**What is expected**. For this exercise, report every line of the material that includes "piłka".

**Input material**.
· · · ·

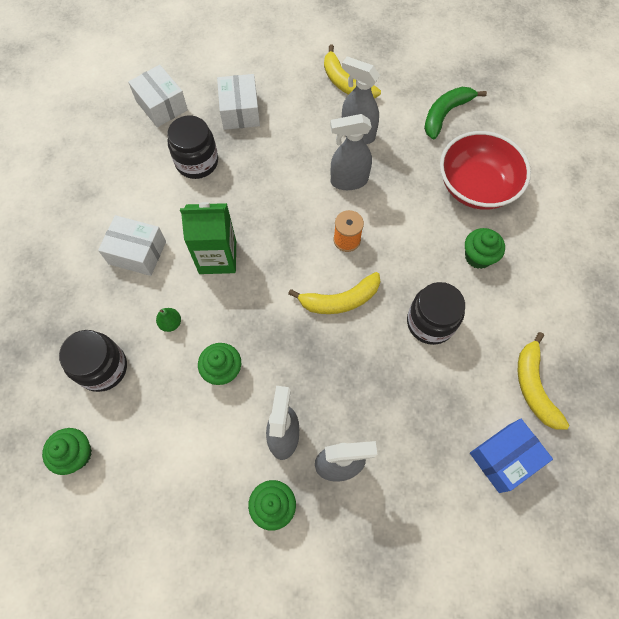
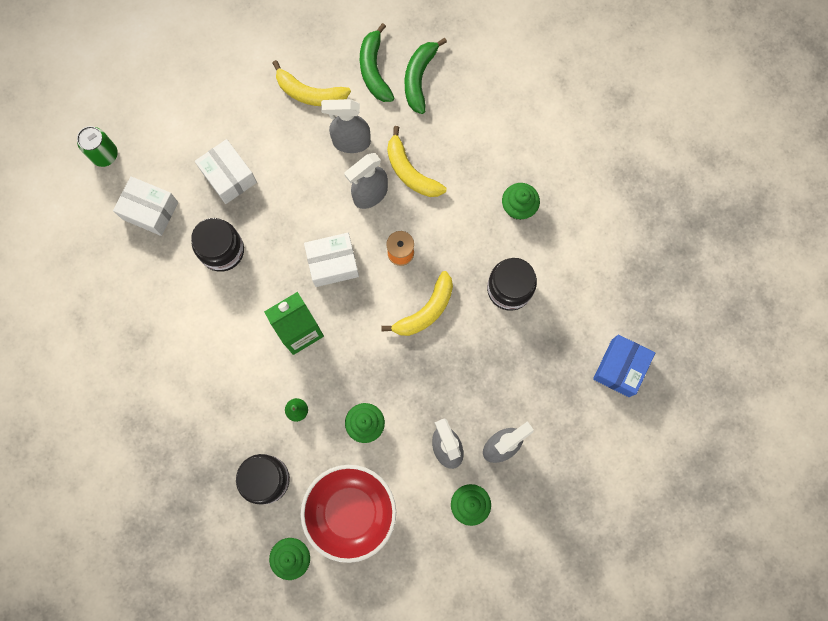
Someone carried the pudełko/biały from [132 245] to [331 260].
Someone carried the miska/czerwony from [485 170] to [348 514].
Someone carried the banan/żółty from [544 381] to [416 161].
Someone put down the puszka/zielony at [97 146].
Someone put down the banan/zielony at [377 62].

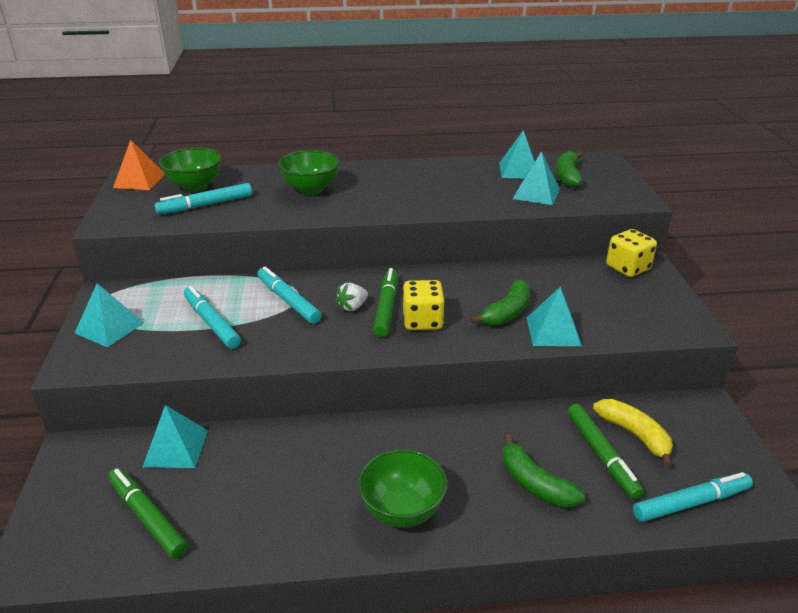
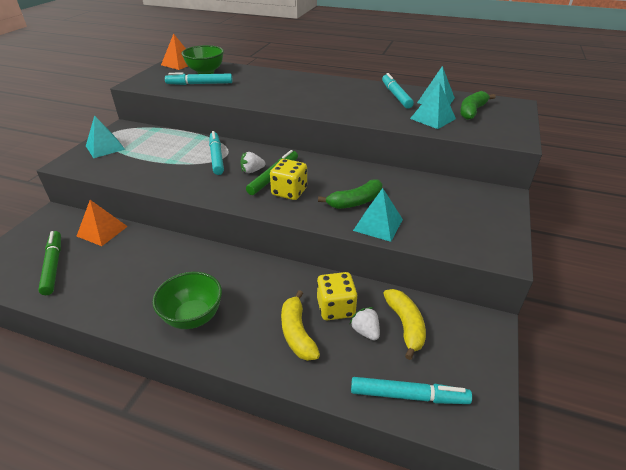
Someone repainted the piramida/turkusowy at [175 436], which became the piramida/pomarańczowy at [102 223].
Someone carried the flamaster/turkusowy from [212 317] to [398 91].
Someone took away the miska/zielony at [309 172].
Someone repainted the banan/zielony at [543 471], which became the banan/żółty at [300 325].
Someone swapped the flamaster/zielony at [605 452] for the truskawka/biały at [365 324].
Someone carried the kostka do gry/żółty from [631 253] to [337 296].

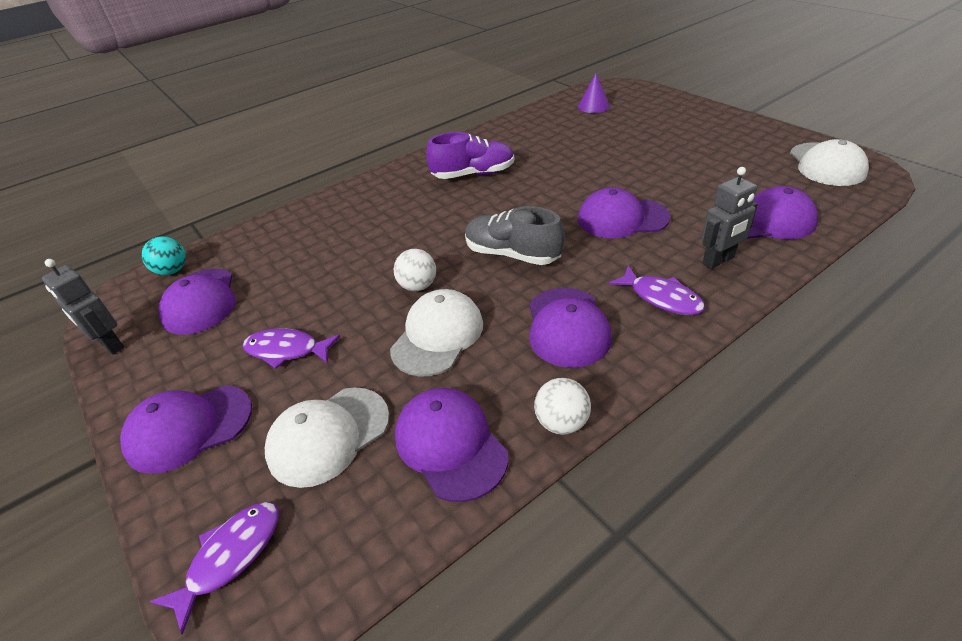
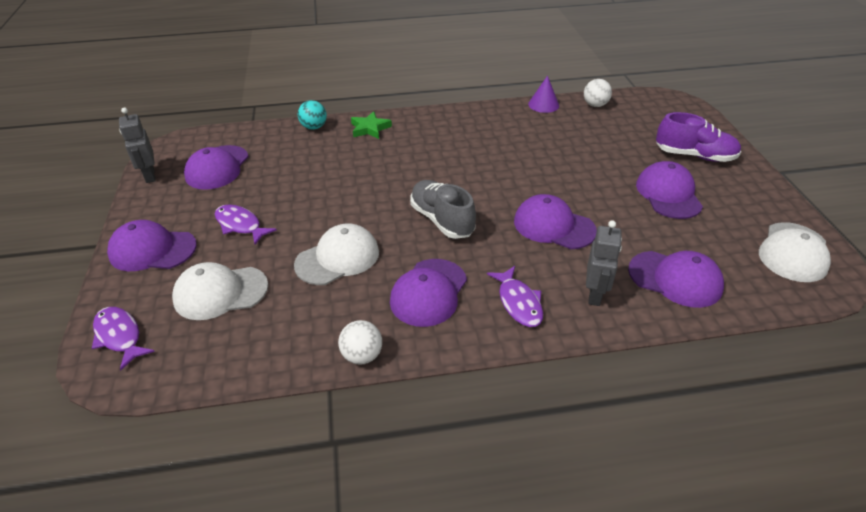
Someone carried the piłka/turkusowy from [163 255] to [312 115].
Someone rotated the ryba/fioletowy at [214 568] by 105 degrees counterclockwise.
Someone carried the piłka/biały from [415 270] to [598 93].
Someone carried the czapka/fioletowy from [451 445] to [669 190].
Someone carried the but/fioletowy from [470 155] to [698 137].
Someone carried the stożek/fioletowy from [594 93] to [543 94].
Someone rotated the robot/szary at [729 218] by 75 degrees counterclockwise.
Someone put down the gwiazda/zielony at [371 125].

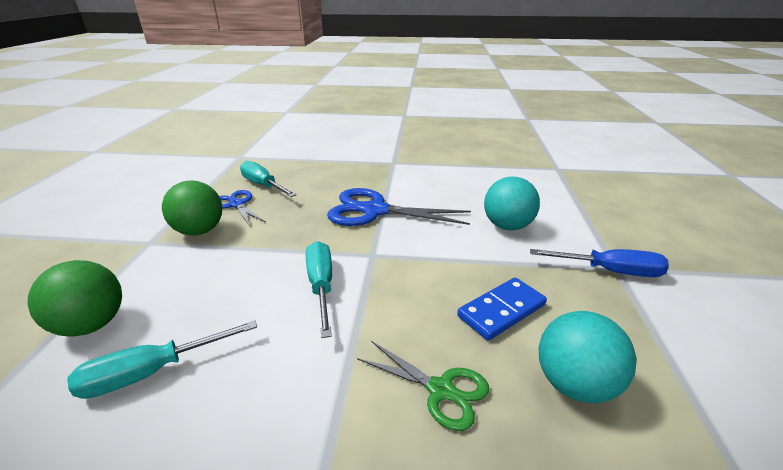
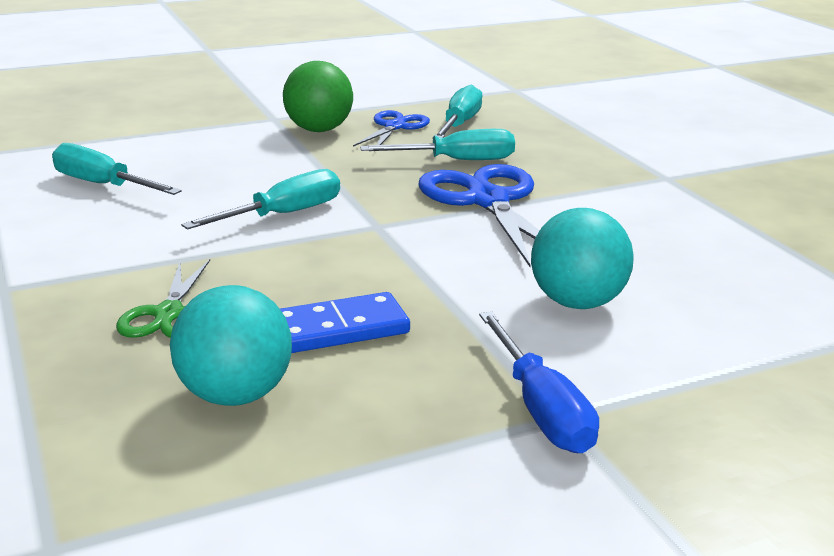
Someone took away the piłka/zielony at [74 298].
Someone rotated the kostka domina/niebieski at [502 309] by 45 degrees counterclockwise.
Someone put down the śrubokręt/turkusowy at [437 144].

· · · ·

**Result of the exercise**.
Someone carried the piłka/turkusowy from [163 255] to [312 115].
Someone carried the piłka/biały from [415 270] to [598 93].
Someone took away the piłka/zielony at [74 298].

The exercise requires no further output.